Detected change data
....

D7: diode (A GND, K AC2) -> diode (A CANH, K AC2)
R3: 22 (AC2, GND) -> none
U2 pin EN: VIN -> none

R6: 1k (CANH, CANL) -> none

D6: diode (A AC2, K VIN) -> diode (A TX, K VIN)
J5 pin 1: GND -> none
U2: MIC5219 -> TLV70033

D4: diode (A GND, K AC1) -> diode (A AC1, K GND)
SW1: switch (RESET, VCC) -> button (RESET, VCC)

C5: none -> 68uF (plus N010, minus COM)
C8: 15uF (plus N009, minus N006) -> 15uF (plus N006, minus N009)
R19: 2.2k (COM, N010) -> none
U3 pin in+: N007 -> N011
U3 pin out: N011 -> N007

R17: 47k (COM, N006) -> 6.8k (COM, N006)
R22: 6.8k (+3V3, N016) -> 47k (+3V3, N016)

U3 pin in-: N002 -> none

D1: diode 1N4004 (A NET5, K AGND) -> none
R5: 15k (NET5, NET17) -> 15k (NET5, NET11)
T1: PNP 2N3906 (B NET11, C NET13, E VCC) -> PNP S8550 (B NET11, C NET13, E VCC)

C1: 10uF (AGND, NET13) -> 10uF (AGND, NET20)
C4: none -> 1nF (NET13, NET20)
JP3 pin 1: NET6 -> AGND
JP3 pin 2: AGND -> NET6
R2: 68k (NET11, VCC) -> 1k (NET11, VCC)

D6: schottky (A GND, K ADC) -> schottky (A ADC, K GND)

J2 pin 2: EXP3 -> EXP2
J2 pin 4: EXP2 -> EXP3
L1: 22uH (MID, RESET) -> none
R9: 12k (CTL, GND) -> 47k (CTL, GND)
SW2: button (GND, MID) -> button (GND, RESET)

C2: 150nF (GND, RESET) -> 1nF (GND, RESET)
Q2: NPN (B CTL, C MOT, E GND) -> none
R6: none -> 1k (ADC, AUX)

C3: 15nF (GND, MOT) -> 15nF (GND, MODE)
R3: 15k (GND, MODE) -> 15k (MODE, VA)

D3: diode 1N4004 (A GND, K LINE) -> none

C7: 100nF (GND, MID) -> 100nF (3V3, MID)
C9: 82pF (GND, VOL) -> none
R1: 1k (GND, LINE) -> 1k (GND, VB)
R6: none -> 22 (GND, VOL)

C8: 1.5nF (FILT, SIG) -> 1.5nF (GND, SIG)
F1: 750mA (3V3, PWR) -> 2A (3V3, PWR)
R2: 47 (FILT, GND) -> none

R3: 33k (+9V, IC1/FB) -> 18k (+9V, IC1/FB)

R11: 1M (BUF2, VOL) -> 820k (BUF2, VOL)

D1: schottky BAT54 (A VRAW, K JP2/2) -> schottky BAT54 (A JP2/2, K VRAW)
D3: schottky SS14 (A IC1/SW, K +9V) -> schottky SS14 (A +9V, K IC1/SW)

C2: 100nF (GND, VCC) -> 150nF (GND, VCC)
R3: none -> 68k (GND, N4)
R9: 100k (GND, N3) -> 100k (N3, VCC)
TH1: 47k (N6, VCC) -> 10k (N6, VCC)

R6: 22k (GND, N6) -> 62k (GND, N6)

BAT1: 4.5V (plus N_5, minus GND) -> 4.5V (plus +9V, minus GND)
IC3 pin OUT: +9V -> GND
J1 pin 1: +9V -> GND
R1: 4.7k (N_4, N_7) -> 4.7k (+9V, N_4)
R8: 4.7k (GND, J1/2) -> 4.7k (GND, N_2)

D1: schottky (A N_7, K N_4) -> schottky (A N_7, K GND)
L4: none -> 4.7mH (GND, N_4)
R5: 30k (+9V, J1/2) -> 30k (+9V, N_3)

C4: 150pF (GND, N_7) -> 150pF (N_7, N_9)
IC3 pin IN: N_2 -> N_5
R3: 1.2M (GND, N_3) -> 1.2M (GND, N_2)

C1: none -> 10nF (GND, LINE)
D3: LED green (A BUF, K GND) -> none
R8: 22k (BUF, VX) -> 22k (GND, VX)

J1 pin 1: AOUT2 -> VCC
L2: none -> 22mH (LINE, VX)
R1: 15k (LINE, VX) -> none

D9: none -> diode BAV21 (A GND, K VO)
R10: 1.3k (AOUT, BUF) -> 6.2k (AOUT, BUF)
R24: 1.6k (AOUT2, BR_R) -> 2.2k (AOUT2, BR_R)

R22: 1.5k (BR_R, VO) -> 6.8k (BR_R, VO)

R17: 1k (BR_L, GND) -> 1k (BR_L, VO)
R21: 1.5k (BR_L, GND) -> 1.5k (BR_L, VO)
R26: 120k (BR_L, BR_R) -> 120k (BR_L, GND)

....

(Exercise directions)
Send back every record, precisely as written.

(Answer space)
D7: diode (A GND, K AC2) -> diode (A CANH, K AC2)
R3: 22 (AC2, GND) -> none
U2 pin EN: VIN -> none

R6: 1k (CANH, CANL) -> none

D6: diode (A AC2, K VIN) -> diode (A TX, K VIN)
J5 pin 1: GND -> none
U2: MIC5219 -> TLV70033

D4: diode (A GND, K AC1) -> diode (A AC1, K GND)
SW1: switch (RESET, VCC) -> button (RESET, VCC)

C5: none -> 68uF (plus N010, minus COM)
C8: 15uF (plus N009, minus N006) -> 15uF (plus N006, minus N009)
R19: 2.2k (COM, N010) -> none
U3 pin in+: N007 -> N011
U3 pin out: N011 -> N007

R17: 47k (COM, N006) -> 6.8k (COM, N006)
R22: 6.8k (+3V3, N016) -> 47k (+3V3, N016)

U3 pin in-: N002 -> none

D1: diode 1N4004 (A NET5, K AGND) -> none
R5: 15k (NET5, NET17) -> 15k (NET5, NET11)
T1: PNP 2N3906 (B NET11, C NET13, E VCC) -> PNP S8550 (B NET11, C NET13, E VCC)

C1: 10uF (AGND, NET13) -> 10uF (AGND, NET20)
C4: none -> 1nF (NET13, NET20)
JP3 pin 1: NET6 -> AGND
JP3 pin 2: AGND -> NET6
R2: 68k (NET11, VCC) -> 1k (NET11, VCC)

D6: schottky (A GND, K ADC) -> schottky (A ADC, K GND)

J2 pin 2: EXP3 -> EXP2
J2 pin 4: EXP2 -> EXP3
L1: 22uH (MID, RESET) -> none
R9: 12k (CTL, GND) -> 47k (CTL, GND)
SW2: button (GND, MID) -> button (GND, RESET)

C2: 150nF (GND, RESET) -> 1nF (GND, RESET)
Q2: NPN (B CTL, C MOT, E GND) -> none
R6: none -> 1k (ADC, AUX)

C3: 15nF (GND, MOT) -> 15nF (GND, MODE)
R3: 15k (GND, MODE) -> 15k (MODE, VA)

D3: diode 1N4004 (A GND, K LINE) -> none

C7: 100nF (GND, MID) -> 100nF (3V3, MID)
C9: 82pF (GND, VOL) -> none
R1: 1k (GND, LINE) -> 1k (GND, VB)
R6: none -> 22 (GND, VOL)

C8: 1.5nF (FILT, SIG) -> 1.5nF (GND, SIG)
F1: 750mA (3V3, PWR) -> 2A (3V3, PWR)
R2: 47 (FILT, GND) -> none

R3: 33k (+9V, IC1/FB) -> 18k (+9V, IC1/FB)

R11: 1M (BUF2, VOL) -> 820k (BUF2, VOL)

D1: schottky BAT54 (A VRAW, K JP2/2) -> schottky BAT54 (A JP2/2, K VRAW)
D3: schottky SS14 (A IC1/SW, K +9V) -> schottky SS14 (A +9V, K IC1/SW)

C2: 100nF (GND, VCC) -> 150nF (GND, VCC)
R3: none -> 68k (GND, N4)
R9: 100k (GND, N3) -> 100k (N3, VCC)
TH1: 47k (N6, VCC) -> 10k (N6, VCC)

R6: 22k (GND, N6) -> 62k (GND, N6)

BAT1: 4.5V (plus N_5, minus GND) -> 4.5V (plus +9V, minus GND)
IC3 pin OUT: +9V -> GND
J1 pin 1: +9V -> GND
R1: 4.7k (N_4, N_7) -> 4.7k (+9V, N_4)
R8: 4.7k (GND, J1/2) -> 4.7k (GND, N_2)

D1: schottky (A N_7, K N_4) -> schottky (A N_7, K GND)
L4: none -> 4.7mH (GND, N_4)
R5: 30k (+9V, J1/2) -> 30k (+9V, N_3)

C4: 150pF (GND, N_7) -> 150pF (N_7, N_9)
IC3 pin IN: N_2 -> N_5
R3: 1.2M (GND, N_3) -> 1.2M (GND, N_2)

C1: none -> 10nF (GND, LINE)
D3: LED green (A BUF, K GND) -> none
R8: 22k (BUF, VX) -> 22k (GND, VX)

J1 pin 1: AOUT2 -> VCC
L2: none -> 22mH (LINE, VX)
R1: 15k (LINE, VX) -> none

D9: none -> diode BAV21 (A GND, K VO)
R10: 1.3k (AOUT, BUF) -> 6.2k (AOUT, BUF)
R24: 1.6k (AOUT2, BR_R) -> 2.2k (AOUT2, BR_R)

R22: 1.5k (BR_R, VO) -> 6.8k (BR_R, VO)

R17: 1k (BR_L, GND) -> 1k (BR_L, VO)
R21: 1.5k (BR_L, GND) -> 1.5k (BR_L, VO)
R26: 120k (BR_L, BR_R) -> 120k (BR_L, GND)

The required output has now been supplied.